Aim of the task:
Show every line of the records below that contains the string "musicglyph", copying each such line in full.

Listed entries:
■ ■ ■ ■ ■
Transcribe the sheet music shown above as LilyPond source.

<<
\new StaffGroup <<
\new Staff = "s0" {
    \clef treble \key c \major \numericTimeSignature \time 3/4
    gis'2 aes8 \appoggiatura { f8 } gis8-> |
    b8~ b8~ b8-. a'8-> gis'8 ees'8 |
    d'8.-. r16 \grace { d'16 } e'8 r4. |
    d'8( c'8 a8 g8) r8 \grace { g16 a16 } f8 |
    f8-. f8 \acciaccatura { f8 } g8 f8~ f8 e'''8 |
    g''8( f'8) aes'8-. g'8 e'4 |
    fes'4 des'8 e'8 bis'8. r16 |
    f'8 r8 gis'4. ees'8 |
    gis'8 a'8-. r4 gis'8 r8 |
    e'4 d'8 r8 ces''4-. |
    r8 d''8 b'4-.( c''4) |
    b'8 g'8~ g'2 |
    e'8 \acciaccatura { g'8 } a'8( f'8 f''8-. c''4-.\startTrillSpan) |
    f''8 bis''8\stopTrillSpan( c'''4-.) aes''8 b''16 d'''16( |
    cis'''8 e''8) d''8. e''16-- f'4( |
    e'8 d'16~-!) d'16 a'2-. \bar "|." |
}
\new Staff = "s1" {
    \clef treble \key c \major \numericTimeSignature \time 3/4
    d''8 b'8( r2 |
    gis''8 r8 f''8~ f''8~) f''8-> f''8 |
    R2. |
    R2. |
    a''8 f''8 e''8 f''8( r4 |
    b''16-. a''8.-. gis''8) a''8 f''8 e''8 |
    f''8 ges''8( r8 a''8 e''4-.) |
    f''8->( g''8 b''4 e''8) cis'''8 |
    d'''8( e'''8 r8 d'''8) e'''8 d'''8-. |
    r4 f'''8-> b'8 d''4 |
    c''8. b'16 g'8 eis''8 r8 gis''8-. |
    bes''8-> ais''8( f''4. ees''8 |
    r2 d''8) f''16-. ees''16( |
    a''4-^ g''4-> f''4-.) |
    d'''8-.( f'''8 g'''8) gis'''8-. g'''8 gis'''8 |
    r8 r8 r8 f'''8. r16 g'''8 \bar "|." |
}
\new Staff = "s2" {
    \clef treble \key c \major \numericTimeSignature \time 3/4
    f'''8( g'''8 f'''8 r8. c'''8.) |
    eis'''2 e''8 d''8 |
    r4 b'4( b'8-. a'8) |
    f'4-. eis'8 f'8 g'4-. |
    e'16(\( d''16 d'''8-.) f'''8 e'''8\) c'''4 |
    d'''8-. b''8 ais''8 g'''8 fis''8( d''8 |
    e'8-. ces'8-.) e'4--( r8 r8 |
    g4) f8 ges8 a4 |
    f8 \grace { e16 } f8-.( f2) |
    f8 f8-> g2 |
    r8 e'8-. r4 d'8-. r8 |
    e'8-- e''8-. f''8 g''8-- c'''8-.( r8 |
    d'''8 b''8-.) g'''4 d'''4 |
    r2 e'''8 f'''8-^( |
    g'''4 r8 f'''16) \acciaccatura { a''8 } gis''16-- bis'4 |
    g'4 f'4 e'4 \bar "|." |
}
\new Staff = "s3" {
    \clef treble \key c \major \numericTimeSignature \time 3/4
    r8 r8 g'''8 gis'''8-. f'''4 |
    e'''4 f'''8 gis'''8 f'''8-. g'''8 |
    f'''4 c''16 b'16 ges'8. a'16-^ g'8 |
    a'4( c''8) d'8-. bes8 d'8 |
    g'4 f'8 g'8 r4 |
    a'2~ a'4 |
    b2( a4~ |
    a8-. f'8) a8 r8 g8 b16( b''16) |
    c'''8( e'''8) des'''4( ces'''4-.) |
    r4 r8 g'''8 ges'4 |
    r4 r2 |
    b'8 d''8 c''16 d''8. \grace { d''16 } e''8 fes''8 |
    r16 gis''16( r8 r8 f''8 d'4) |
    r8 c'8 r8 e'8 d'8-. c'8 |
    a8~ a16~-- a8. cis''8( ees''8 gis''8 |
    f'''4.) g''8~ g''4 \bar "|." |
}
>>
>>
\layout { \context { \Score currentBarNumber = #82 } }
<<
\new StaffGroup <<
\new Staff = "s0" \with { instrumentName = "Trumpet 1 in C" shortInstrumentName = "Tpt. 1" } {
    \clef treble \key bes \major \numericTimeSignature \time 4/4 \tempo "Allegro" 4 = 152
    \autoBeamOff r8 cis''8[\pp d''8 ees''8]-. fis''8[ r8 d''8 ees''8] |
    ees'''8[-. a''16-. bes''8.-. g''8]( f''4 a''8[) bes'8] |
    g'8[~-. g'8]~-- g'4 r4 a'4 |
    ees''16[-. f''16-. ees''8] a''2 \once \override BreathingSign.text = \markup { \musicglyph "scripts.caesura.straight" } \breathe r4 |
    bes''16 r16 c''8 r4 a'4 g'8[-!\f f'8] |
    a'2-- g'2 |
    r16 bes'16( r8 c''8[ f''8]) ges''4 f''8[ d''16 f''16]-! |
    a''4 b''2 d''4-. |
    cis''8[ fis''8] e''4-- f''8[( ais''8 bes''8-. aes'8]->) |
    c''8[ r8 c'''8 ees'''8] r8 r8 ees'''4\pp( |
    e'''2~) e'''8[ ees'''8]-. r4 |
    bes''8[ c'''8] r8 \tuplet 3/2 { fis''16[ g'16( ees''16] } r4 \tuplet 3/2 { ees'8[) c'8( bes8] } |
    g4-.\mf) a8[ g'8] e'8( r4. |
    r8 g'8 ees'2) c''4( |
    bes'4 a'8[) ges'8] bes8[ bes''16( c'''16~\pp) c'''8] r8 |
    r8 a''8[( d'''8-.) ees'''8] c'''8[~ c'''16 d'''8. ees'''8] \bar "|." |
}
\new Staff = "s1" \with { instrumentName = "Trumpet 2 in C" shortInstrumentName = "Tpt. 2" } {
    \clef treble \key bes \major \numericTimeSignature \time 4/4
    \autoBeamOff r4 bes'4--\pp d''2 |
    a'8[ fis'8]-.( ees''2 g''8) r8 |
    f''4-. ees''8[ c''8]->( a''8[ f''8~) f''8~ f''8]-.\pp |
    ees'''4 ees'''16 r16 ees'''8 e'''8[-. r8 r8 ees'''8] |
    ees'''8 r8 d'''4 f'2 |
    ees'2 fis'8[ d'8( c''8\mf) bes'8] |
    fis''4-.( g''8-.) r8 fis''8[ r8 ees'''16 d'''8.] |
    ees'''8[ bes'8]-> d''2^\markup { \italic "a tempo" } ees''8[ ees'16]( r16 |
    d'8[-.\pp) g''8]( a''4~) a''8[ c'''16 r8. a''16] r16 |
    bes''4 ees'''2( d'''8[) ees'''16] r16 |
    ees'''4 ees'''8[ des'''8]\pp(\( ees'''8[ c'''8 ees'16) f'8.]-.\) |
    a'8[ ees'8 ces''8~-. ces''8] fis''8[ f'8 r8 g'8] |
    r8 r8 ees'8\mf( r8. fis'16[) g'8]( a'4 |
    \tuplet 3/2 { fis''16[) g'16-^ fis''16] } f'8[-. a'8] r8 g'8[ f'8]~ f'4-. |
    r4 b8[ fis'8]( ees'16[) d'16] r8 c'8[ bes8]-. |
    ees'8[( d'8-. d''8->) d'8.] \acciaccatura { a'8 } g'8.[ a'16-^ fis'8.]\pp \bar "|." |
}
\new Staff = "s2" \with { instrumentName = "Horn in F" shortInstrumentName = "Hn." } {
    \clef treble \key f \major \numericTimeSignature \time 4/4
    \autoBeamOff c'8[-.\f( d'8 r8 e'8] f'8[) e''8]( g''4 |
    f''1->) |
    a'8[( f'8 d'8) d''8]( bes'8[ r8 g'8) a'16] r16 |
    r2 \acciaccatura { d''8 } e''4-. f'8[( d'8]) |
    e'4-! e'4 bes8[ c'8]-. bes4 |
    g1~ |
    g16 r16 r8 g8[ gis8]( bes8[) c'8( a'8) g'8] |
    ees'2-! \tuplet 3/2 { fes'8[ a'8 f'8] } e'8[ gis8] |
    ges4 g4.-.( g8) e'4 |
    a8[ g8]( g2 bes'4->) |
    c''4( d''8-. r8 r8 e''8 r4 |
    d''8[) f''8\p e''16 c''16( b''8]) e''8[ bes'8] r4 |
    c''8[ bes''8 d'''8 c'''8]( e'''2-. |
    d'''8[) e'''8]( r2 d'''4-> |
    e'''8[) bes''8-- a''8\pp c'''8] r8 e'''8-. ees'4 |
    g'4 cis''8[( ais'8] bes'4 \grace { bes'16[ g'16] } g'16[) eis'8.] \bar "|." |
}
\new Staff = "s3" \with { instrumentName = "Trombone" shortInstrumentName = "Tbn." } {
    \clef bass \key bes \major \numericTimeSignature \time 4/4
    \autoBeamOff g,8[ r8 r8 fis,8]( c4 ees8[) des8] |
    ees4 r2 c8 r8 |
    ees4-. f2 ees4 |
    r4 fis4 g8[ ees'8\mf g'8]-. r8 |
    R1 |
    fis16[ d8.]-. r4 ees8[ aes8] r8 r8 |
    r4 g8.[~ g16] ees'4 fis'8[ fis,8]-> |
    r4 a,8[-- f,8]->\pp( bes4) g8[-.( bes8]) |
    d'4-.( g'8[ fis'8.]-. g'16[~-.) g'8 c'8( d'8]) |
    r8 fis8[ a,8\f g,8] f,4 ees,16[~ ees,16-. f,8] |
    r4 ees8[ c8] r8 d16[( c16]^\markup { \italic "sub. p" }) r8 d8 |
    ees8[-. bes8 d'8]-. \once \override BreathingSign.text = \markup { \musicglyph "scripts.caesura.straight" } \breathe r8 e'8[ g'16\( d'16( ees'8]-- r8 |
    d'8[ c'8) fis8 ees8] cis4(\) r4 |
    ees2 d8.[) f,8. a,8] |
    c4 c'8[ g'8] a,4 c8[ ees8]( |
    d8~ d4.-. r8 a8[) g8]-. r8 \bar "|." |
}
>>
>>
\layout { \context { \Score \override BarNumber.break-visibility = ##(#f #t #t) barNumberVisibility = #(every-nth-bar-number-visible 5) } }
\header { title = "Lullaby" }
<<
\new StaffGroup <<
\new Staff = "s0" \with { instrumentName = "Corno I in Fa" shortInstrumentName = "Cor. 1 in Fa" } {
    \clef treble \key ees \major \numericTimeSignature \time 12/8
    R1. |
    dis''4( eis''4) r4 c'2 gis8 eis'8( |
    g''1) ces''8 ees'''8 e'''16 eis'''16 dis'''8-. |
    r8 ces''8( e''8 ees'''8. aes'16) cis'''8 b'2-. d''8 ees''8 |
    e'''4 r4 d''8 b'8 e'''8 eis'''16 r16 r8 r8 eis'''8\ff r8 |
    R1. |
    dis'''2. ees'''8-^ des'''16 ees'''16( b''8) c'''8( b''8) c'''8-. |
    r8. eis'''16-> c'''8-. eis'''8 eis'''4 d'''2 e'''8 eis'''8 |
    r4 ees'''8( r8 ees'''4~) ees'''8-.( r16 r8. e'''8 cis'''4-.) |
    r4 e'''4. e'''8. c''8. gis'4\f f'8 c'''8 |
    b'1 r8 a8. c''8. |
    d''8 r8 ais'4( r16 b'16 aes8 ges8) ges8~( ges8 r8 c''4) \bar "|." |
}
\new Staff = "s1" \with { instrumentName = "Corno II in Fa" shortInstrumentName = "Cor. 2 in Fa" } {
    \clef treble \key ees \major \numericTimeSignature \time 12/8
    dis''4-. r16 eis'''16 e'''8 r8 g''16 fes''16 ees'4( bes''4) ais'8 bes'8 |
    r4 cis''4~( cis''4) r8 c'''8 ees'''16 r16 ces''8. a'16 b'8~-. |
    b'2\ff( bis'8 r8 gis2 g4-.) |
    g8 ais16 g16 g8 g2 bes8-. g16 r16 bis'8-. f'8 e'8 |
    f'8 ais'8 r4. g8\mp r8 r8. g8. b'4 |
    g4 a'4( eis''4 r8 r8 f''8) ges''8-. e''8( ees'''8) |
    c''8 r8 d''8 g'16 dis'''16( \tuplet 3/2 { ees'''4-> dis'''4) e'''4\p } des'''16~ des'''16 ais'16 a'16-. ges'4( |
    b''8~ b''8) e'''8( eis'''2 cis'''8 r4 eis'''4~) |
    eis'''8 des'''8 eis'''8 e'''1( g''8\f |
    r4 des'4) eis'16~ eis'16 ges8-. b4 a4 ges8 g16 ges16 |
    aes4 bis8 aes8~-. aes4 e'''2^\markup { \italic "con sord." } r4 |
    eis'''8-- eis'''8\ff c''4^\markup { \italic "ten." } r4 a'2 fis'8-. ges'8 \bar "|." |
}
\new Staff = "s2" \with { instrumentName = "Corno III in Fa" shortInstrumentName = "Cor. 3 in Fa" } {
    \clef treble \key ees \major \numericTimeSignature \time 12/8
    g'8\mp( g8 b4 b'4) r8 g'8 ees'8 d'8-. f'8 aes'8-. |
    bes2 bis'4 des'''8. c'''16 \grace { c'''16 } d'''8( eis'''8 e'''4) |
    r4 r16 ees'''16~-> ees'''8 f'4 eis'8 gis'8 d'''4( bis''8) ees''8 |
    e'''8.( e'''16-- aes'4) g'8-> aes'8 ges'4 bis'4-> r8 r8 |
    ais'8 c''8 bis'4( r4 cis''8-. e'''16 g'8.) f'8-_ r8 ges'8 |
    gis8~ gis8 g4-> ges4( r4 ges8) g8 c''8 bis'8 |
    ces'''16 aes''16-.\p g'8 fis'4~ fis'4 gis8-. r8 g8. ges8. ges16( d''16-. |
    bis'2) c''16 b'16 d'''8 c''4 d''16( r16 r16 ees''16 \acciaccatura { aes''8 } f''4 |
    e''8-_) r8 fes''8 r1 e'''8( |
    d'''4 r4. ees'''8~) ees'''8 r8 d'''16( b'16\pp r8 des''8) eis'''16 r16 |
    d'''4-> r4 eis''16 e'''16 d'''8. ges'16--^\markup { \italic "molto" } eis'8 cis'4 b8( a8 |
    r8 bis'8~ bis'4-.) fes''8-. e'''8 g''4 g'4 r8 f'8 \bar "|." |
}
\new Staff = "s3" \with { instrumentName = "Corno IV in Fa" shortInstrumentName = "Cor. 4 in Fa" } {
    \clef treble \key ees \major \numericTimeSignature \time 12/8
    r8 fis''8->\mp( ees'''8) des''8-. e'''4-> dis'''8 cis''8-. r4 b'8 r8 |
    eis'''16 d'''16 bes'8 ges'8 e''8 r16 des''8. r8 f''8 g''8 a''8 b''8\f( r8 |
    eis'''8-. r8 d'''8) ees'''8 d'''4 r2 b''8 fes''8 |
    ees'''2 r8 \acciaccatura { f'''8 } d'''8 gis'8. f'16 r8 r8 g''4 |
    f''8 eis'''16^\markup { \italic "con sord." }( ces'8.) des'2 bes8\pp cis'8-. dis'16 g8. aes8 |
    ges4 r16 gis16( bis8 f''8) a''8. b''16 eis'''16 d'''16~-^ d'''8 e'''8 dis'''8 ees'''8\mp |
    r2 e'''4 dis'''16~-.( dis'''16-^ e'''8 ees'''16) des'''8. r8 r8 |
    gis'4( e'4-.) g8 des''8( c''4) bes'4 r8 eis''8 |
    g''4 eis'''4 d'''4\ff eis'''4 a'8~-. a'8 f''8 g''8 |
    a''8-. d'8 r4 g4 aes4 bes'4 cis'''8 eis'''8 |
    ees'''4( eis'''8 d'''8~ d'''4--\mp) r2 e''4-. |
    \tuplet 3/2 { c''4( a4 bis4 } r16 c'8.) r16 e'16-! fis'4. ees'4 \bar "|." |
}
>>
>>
■ ■ ■ ■ ■
Full output:
    ees''16[-. f''16-. ees''8] a''2 \once \override BreathingSign.text = \markup { \musicglyph "scripts.caesura.straight" } \breathe r4 |
    ees8[-. bes8 d'8]-. \once \override BreathingSign.text = \markup { \musicglyph "scripts.caesura.straight" } \breathe r8 e'8[ g'16\( d'16( ees'8]-- r8 |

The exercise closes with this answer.